_TASK GOAL_
In the listing below, every line with the word "turquoise" needs to be copied.

_SUPPLIED MATERIAL_
+++

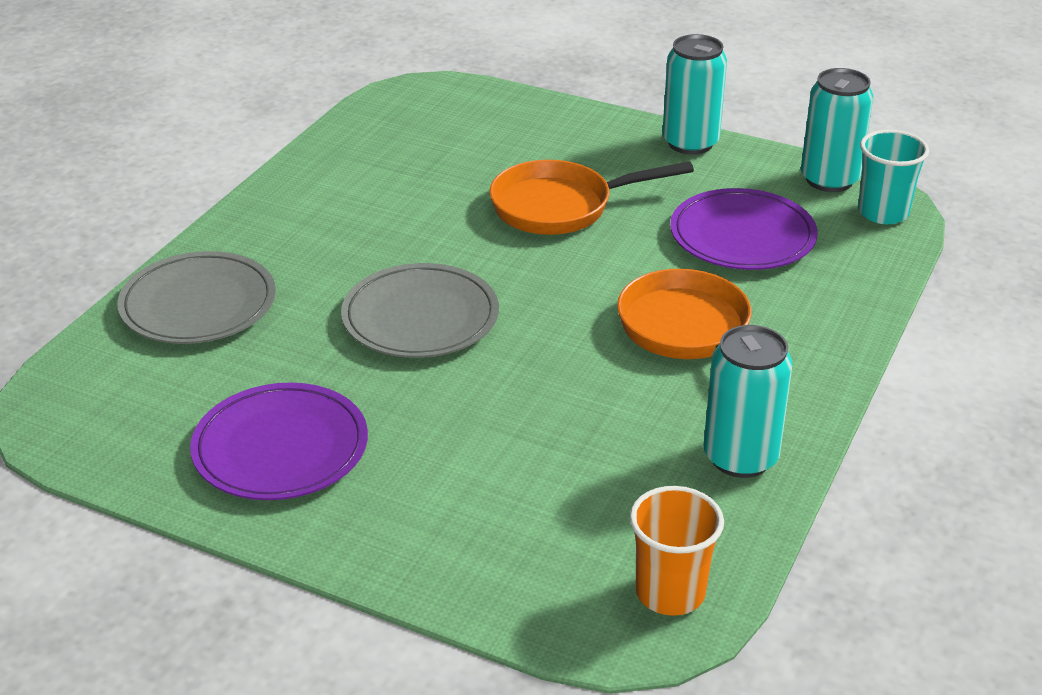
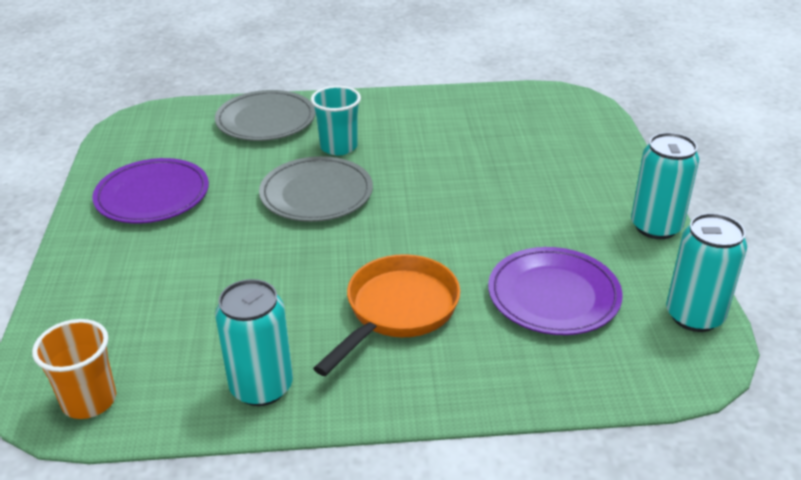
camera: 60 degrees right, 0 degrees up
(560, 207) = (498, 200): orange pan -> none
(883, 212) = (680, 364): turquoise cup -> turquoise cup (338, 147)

+++

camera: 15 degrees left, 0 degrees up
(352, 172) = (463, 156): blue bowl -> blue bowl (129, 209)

+++

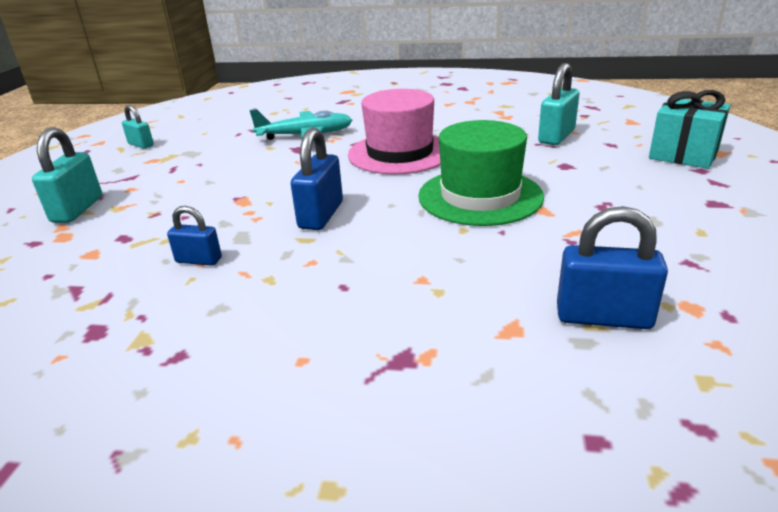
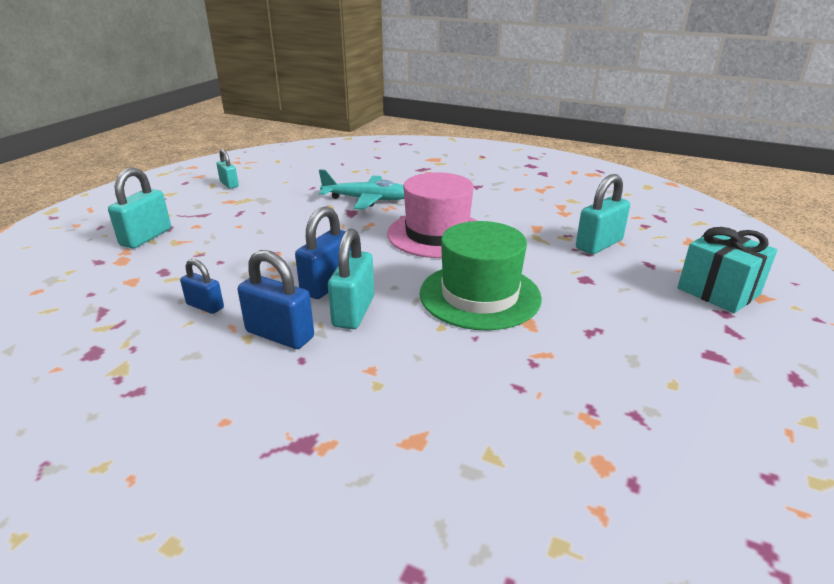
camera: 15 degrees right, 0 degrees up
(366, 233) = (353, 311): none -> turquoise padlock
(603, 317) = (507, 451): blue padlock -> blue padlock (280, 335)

+++

_RESPONSE FOR THIS EXERCISE_
(883, 212) = (680, 364): turquoise cup -> turquoise cup (338, 147)
(366, 233) = (353, 311): none -> turquoise padlock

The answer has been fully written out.